- PROBLEM TO SOLVE: Your task is to write out the entire listing exactly, omitting its pictures.

- DATA PROVIDED:

--

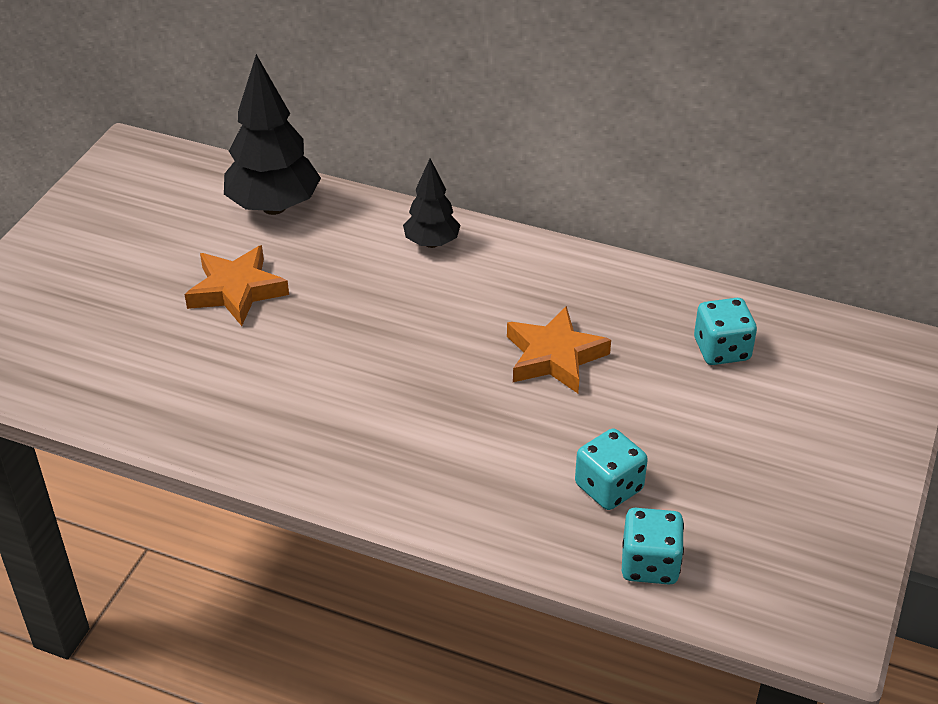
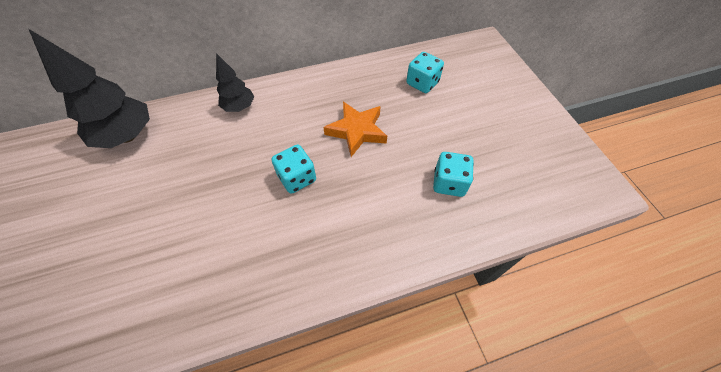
camera: 40 degrees left, 15 degrees up
(237, 291) = (146, 201): orange star -> none
(649, 564) = (507, 211): turquoise dice -> turquoise dice (297, 178)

--

- TASK OUTPUT:
camera: 40 degrees left, 15 degrees up
(237, 291) = (146, 201): orange star -> none
(649, 564) = (507, 211): turquoise dice -> turquoise dice (297, 178)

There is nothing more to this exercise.